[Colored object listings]
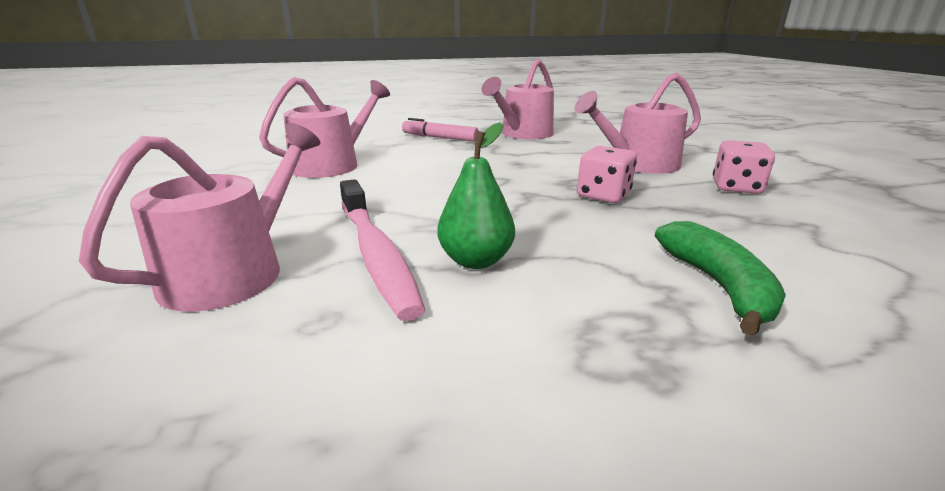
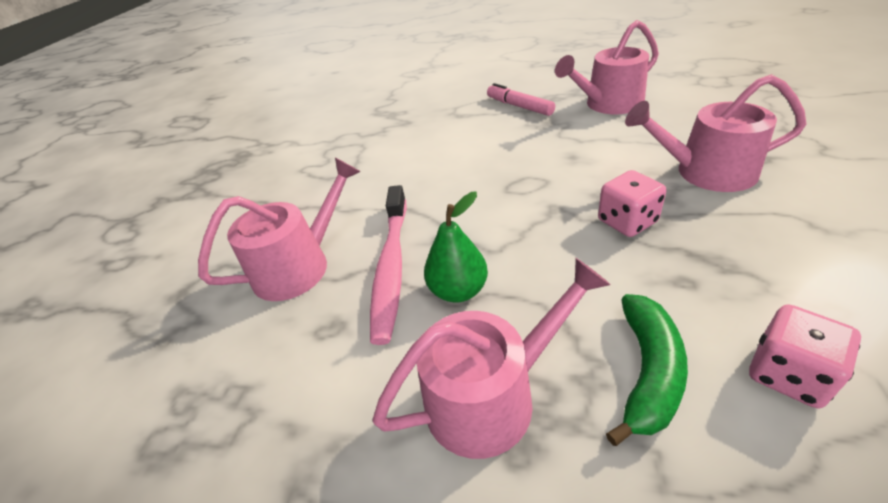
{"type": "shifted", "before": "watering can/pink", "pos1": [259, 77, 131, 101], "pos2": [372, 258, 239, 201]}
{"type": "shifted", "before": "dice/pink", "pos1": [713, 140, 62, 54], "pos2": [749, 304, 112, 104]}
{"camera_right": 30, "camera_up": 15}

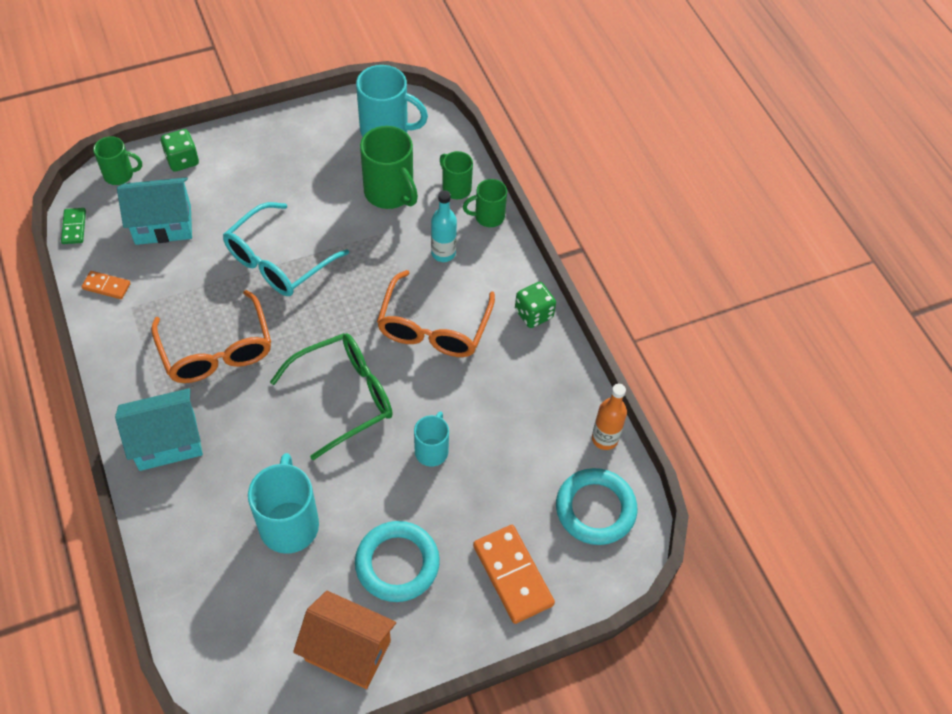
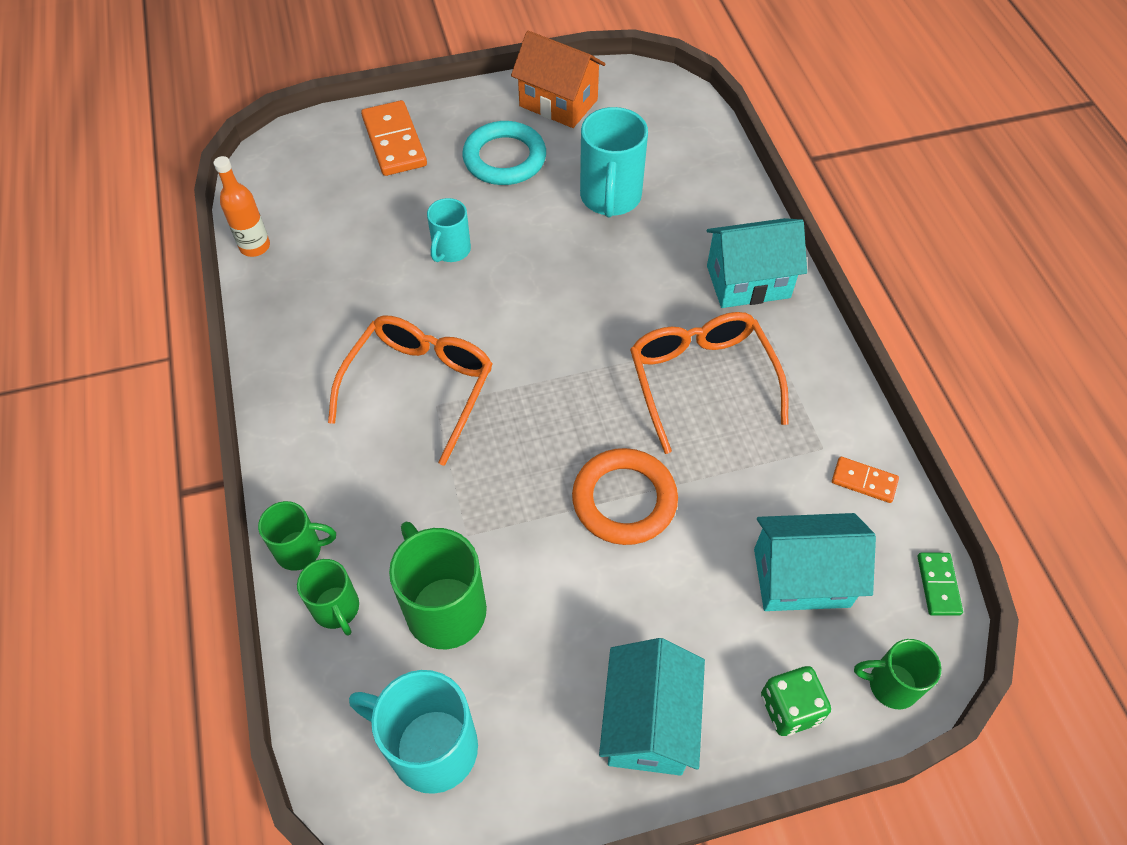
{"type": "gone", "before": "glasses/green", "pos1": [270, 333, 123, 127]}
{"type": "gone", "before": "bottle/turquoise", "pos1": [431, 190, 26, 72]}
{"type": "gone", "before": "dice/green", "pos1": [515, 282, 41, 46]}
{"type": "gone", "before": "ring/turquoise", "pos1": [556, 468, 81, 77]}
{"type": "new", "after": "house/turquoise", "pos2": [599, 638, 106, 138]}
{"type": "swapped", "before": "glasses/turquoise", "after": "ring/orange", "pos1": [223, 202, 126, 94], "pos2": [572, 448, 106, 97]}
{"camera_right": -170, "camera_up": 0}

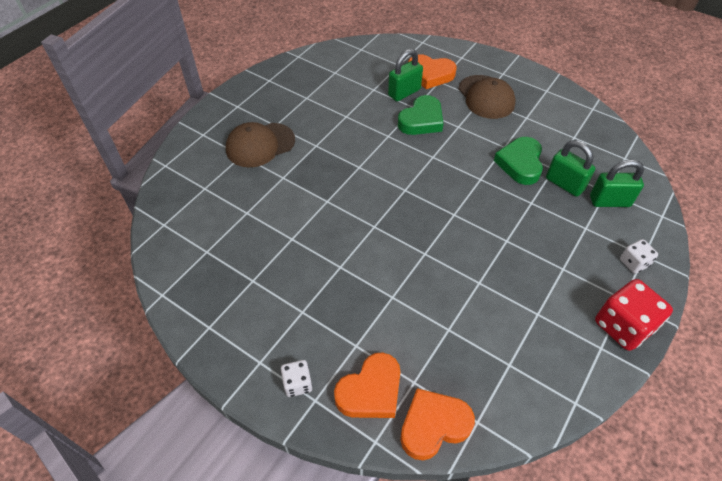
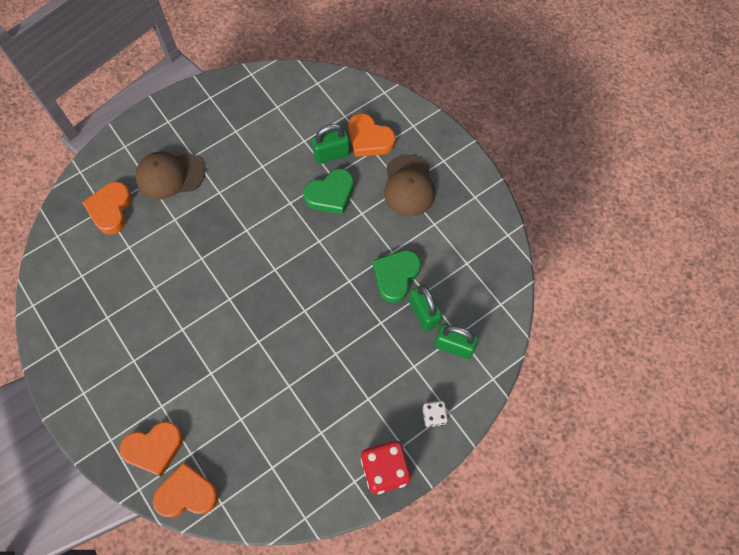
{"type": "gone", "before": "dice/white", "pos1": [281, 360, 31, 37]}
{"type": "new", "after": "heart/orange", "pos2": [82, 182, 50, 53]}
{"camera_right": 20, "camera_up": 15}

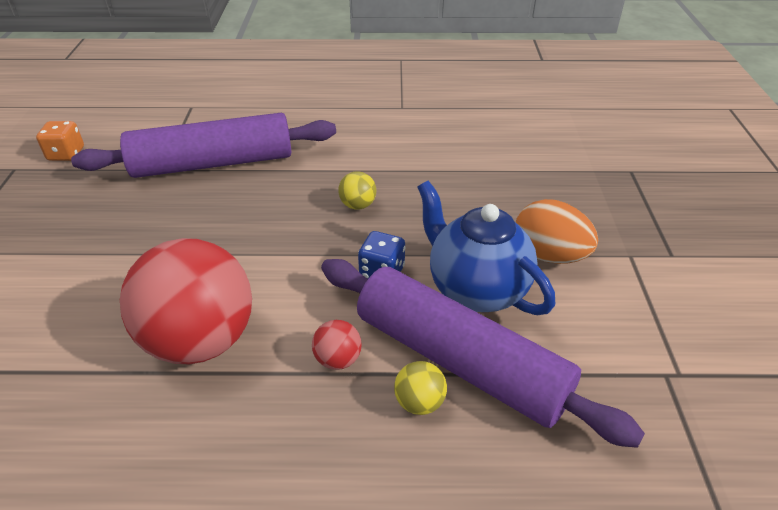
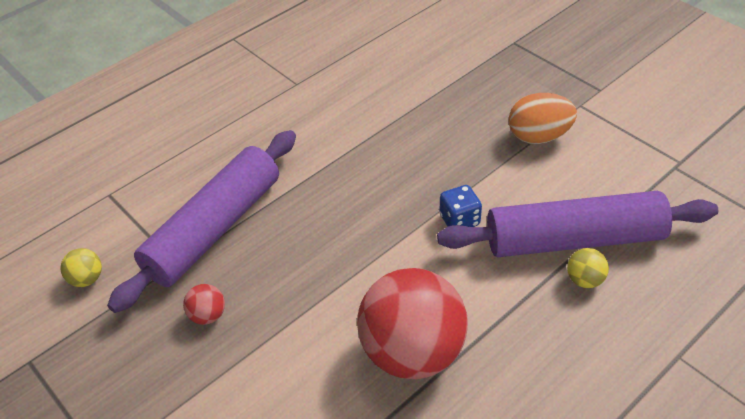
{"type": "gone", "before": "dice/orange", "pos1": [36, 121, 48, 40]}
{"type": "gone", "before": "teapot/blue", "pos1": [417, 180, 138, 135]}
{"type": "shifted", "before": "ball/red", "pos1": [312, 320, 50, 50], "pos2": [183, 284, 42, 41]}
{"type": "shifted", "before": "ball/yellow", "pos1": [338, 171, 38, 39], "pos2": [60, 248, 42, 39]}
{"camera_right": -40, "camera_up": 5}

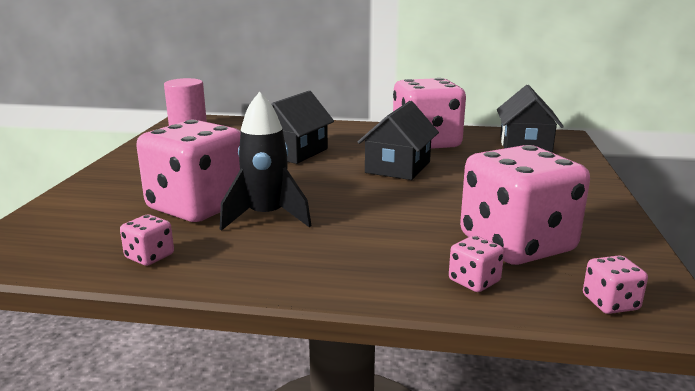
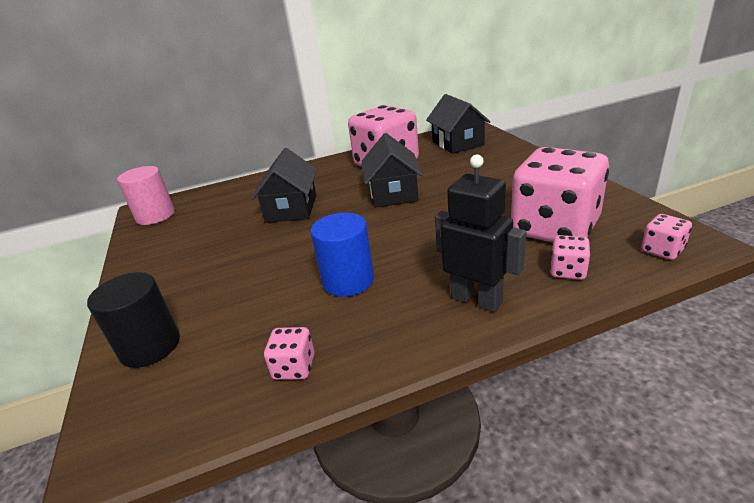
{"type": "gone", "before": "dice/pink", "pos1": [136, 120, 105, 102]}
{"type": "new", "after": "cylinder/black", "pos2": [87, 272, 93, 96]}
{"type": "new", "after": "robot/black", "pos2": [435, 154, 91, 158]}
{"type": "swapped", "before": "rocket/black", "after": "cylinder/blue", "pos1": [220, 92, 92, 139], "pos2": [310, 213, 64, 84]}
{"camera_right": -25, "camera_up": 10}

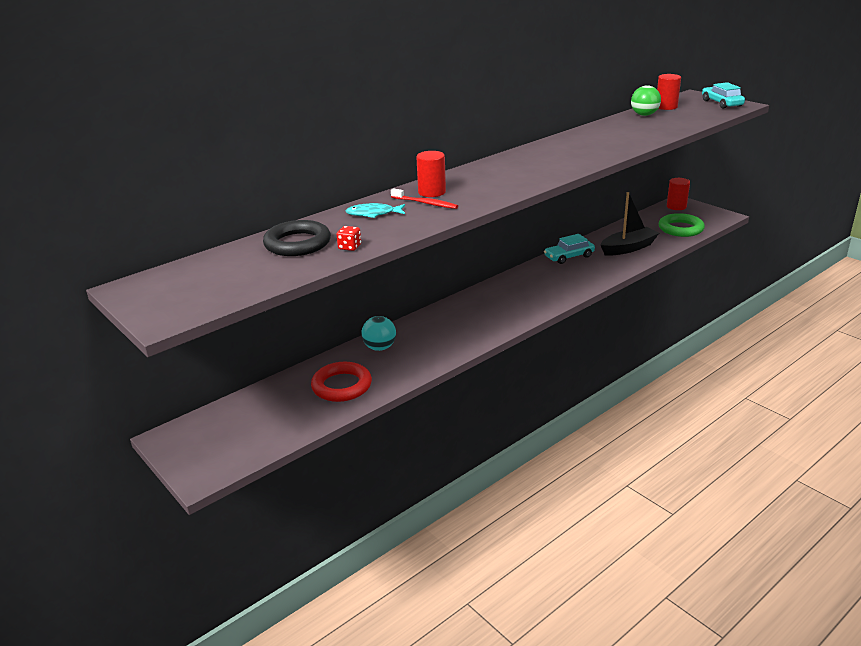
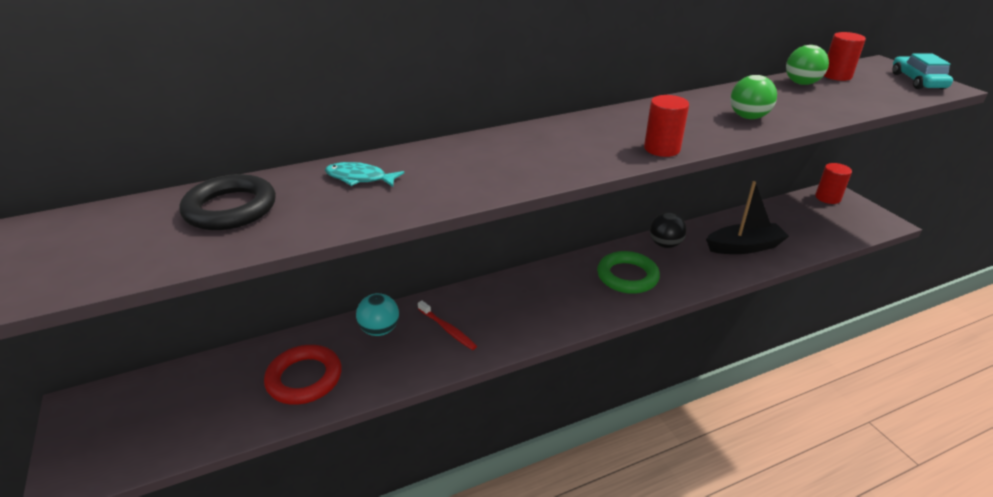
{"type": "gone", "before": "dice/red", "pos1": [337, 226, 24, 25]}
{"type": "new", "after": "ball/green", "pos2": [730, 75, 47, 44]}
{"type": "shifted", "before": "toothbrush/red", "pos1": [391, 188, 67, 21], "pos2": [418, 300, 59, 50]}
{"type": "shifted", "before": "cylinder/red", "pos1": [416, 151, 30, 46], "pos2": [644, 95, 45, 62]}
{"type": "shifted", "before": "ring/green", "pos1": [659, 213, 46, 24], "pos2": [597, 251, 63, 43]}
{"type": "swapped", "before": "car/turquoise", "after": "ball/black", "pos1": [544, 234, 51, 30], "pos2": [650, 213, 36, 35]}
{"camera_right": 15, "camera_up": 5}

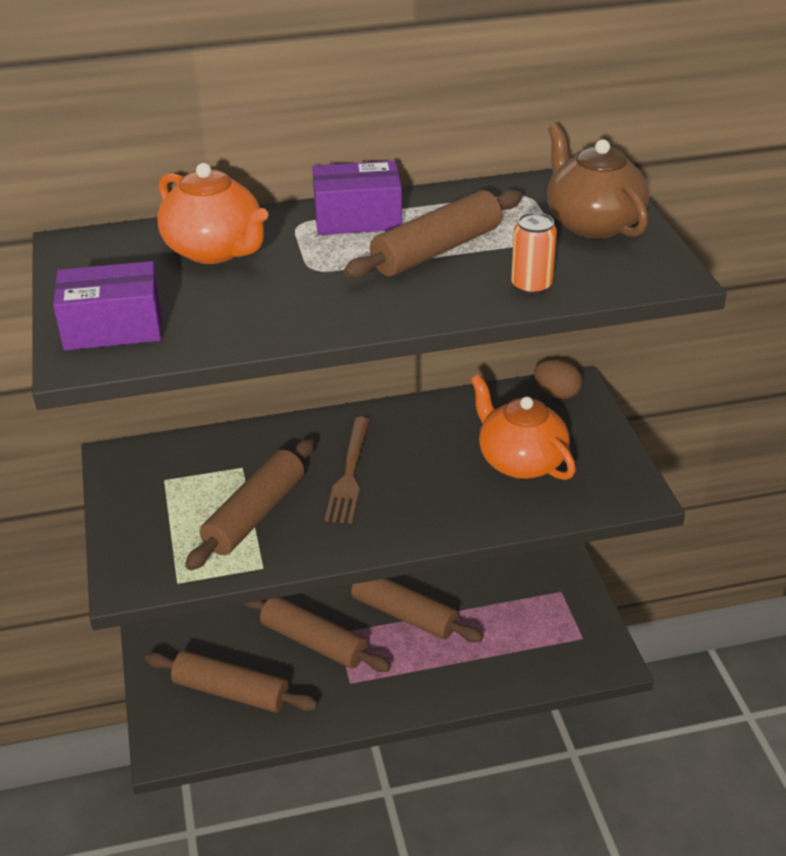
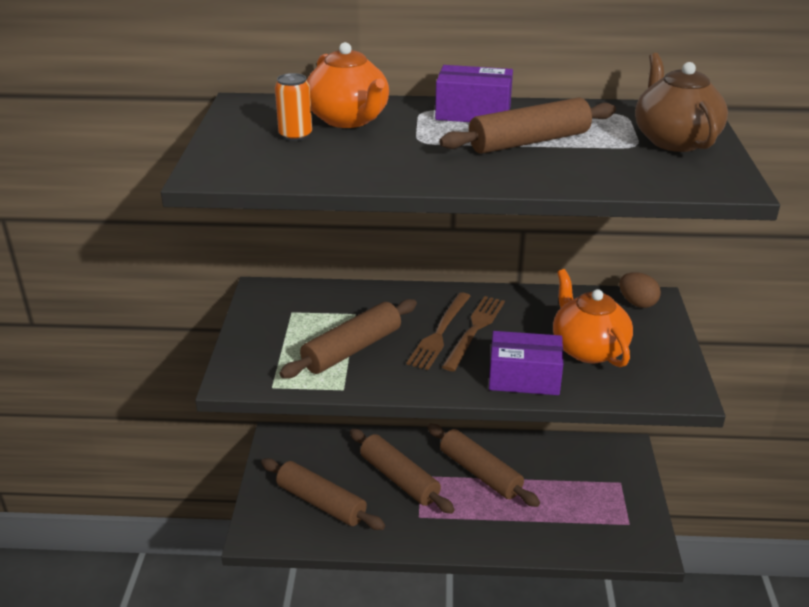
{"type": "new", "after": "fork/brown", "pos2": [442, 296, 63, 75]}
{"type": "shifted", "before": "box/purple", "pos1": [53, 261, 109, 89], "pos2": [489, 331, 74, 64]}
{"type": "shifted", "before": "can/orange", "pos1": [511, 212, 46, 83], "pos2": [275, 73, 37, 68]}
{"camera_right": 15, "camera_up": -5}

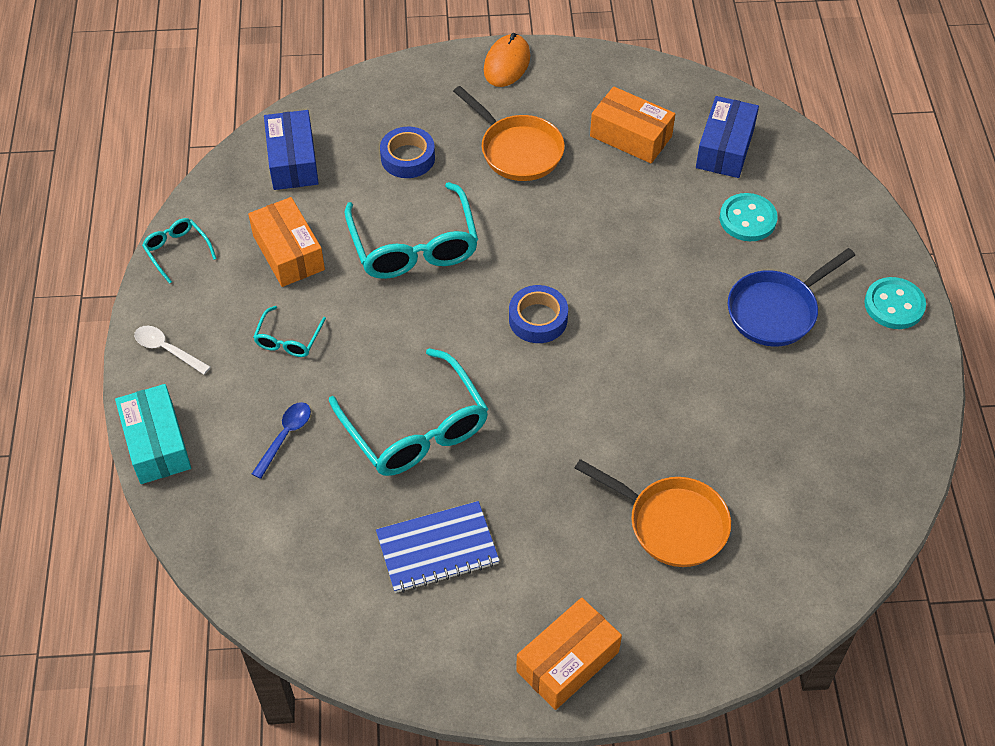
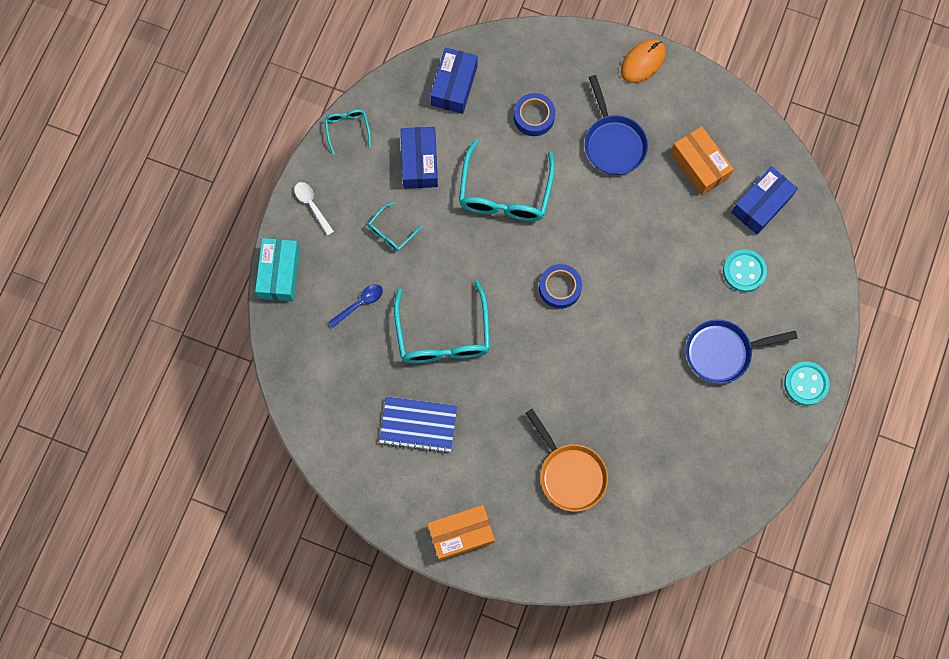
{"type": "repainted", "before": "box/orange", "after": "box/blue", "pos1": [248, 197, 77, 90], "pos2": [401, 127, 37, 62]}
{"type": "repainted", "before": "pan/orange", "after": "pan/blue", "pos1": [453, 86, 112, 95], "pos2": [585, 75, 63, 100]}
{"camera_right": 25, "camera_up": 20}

WHAT IS REQUIRED: Search the records for lines holding the word "orange", then copy each line you find.

OUTPUT OF THE EXERCISE:
{"type": "swapped", "before": "glasses/turquoise", "after": "ring/orange", "pos1": [223, 202, 126, 94], "pos2": [572, 448, 106, 97]}
{"type": "new", "after": "heart/orange", "pos2": [82, 182, 50, 53]}
{"type": "gone", "before": "dice/orange", "pos1": [36, 121, 48, 40]}
{"type": "shifted", "before": "can/orange", "pos1": [511, 212, 46, 83], "pos2": [275, 73, 37, 68]}
{"type": "repainted", "before": "box/orange", "after": "box/blue", "pos1": [248, 197, 77, 90], "pos2": [401, 127, 37, 62]}
{"type": "repainted", "before": "pan/orange", "after": "pan/blue", "pos1": [453, 86, 112, 95], "pos2": [585, 75, 63, 100]}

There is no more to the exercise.